_TO DO_. Count every line in the data below where the word "none" appears, then state only that count.

Before-and-after change data:
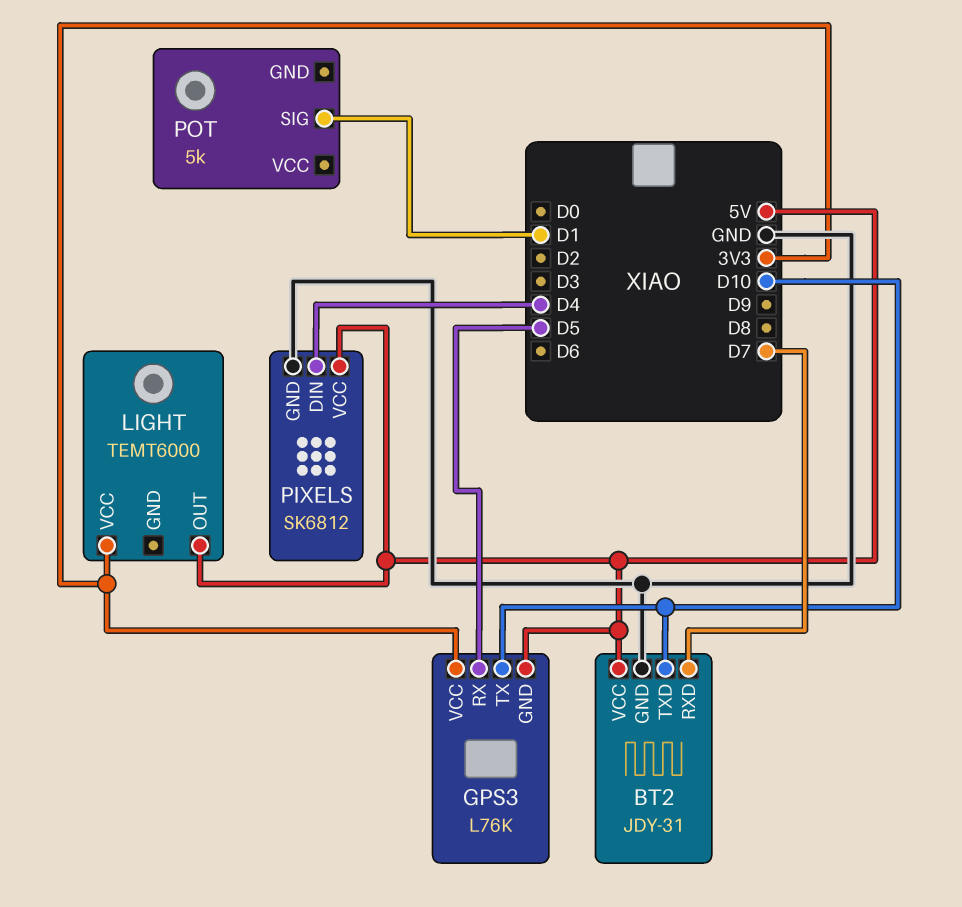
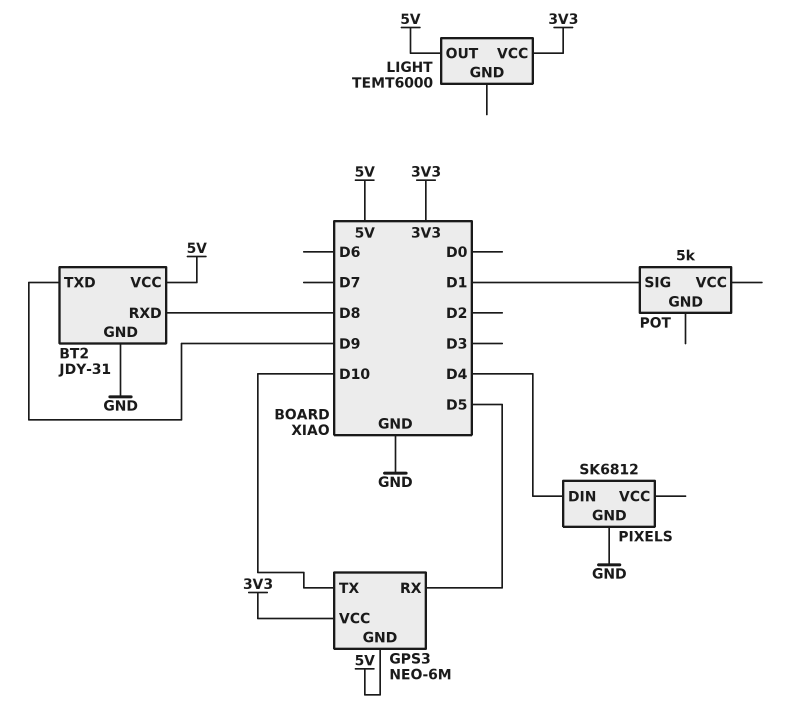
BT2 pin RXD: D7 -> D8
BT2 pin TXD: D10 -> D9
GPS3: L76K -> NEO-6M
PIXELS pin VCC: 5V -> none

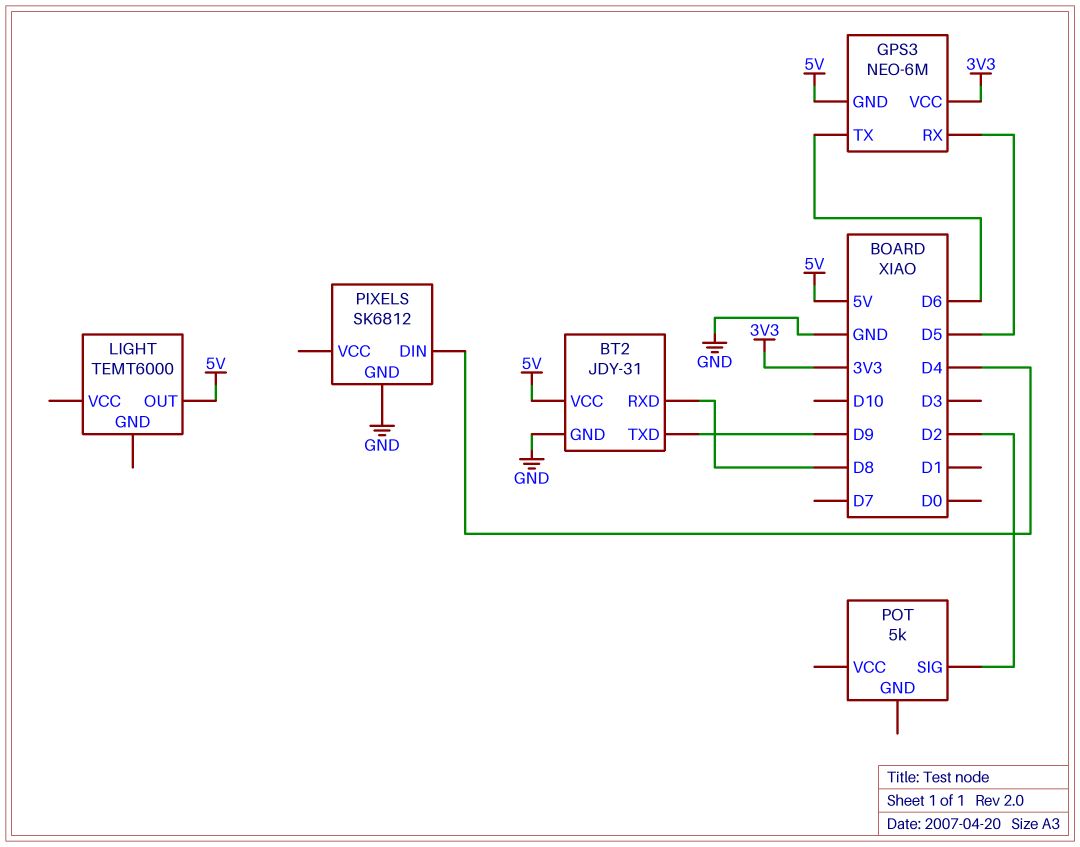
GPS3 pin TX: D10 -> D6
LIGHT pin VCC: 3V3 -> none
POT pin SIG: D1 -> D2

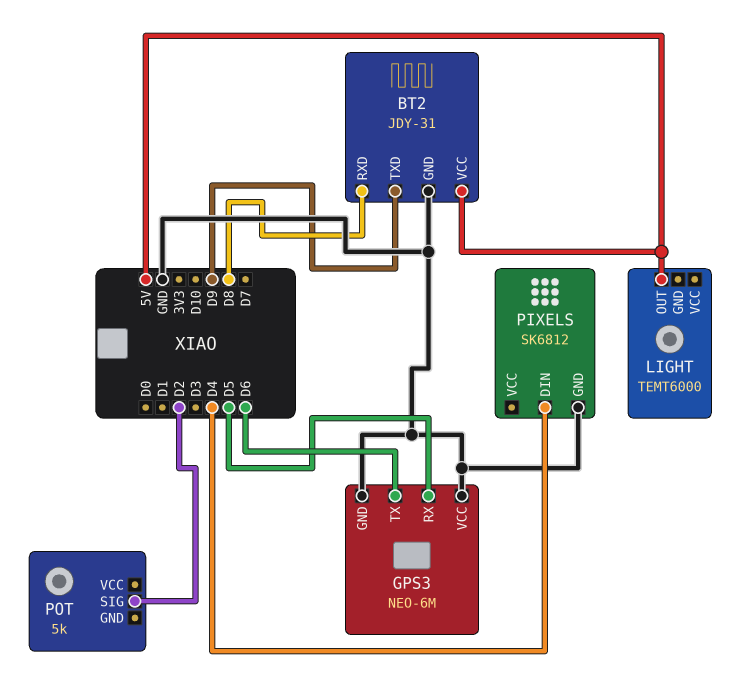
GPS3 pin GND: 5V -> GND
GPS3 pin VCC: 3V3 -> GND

--

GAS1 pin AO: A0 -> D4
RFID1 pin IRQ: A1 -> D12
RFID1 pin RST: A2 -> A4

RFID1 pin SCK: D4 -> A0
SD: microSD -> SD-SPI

_SOLUTION FOR THIS TASK_. 2